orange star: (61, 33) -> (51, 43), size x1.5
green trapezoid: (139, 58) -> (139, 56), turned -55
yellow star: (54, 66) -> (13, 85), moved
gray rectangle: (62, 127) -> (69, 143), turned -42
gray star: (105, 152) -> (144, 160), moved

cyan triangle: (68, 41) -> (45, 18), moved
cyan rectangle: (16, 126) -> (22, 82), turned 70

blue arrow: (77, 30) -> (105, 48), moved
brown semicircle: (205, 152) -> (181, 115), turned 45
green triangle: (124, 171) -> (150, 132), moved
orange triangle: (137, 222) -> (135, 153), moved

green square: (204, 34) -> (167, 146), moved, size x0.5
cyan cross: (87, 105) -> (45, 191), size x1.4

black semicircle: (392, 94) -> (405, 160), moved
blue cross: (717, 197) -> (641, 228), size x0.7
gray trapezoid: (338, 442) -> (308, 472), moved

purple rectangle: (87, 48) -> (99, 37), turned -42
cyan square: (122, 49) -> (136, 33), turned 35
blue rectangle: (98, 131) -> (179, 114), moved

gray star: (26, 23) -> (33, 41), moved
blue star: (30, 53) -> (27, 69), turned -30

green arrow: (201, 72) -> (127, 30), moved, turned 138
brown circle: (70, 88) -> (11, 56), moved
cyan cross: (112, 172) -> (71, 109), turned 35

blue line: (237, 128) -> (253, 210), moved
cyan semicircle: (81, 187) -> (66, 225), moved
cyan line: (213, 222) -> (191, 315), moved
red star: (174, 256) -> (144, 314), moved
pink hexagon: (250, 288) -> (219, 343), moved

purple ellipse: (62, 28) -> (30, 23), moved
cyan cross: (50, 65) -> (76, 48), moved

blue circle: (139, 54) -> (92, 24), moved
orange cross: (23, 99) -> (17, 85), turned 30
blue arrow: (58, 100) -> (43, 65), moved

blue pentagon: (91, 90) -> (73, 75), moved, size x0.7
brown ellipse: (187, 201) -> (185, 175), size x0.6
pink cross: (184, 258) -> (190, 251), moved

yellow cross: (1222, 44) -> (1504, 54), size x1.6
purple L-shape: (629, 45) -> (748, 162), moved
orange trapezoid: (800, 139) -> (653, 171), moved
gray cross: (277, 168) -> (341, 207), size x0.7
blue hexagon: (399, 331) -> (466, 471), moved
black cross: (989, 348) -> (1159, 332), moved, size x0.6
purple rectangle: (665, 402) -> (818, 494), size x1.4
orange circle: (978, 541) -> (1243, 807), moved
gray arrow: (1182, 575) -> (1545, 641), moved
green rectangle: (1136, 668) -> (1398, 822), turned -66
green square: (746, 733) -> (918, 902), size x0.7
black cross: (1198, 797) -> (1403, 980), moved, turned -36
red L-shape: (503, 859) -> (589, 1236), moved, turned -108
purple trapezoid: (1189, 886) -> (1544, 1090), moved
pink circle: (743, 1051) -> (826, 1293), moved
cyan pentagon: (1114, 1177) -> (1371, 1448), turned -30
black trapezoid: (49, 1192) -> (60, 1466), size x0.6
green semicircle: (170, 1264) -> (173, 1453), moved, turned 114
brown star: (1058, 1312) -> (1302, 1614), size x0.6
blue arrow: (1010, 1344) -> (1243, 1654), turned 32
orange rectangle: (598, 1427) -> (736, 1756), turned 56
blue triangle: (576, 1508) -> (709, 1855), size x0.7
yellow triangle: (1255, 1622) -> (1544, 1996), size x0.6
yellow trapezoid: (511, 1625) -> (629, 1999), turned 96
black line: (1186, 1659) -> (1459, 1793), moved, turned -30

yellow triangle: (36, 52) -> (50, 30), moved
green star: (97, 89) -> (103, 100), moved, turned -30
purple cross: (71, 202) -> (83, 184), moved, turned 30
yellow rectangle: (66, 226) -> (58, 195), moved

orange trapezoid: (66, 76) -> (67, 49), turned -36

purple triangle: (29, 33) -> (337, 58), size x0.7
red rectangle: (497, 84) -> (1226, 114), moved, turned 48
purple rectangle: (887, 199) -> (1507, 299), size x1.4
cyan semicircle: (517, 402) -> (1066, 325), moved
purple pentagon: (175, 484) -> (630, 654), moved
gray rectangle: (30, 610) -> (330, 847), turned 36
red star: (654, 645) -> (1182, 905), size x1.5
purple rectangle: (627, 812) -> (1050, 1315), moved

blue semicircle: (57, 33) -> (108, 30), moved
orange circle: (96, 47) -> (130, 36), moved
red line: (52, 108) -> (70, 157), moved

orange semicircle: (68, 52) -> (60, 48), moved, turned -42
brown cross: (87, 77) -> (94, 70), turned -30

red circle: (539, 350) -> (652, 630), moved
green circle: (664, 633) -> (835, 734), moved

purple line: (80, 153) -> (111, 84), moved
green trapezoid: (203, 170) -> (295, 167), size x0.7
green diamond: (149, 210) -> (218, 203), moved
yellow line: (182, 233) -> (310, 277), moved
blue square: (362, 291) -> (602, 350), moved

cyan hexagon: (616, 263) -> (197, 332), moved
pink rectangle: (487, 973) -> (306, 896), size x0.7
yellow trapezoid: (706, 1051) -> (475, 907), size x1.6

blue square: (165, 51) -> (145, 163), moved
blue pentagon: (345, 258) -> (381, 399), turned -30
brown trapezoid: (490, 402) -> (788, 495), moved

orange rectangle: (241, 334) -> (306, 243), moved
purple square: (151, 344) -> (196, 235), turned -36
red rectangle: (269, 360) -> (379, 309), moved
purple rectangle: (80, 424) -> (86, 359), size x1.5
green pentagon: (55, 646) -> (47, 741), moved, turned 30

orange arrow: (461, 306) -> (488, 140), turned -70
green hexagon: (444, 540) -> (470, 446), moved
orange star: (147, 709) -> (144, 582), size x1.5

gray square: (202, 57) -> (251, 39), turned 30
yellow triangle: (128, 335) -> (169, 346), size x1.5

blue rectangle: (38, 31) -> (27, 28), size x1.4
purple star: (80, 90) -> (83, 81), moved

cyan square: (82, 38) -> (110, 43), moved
= = =
Which lines above run from the one containing "brown semicircle: (205, 152)" to the one containing "cyan square: (122, 49)"? Give them again exactly, both ends included.

brown semicircle: (205, 152) -> (181, 115), turned 45
green triangle: (124, 171) -> (150, 132), moved
orange triangle: (137, 222) -> (135, 153), moved

green square: (204, 34) -> (167, 146), moved, size x0.5
cyan cross: (87, 105) -> (45, 191), size x1.4

black semicircle: (392, 94) -> (405, 160), moved
blue cross: (717, 197) -> (641, 228), size x0.7
gray trapezoid: (338, 442) -> (308, 472), moved

purple rectangle: (87, 48) -> (99, 37), turned -42
cyan square: (122, 49) -> (136, 33), turned 35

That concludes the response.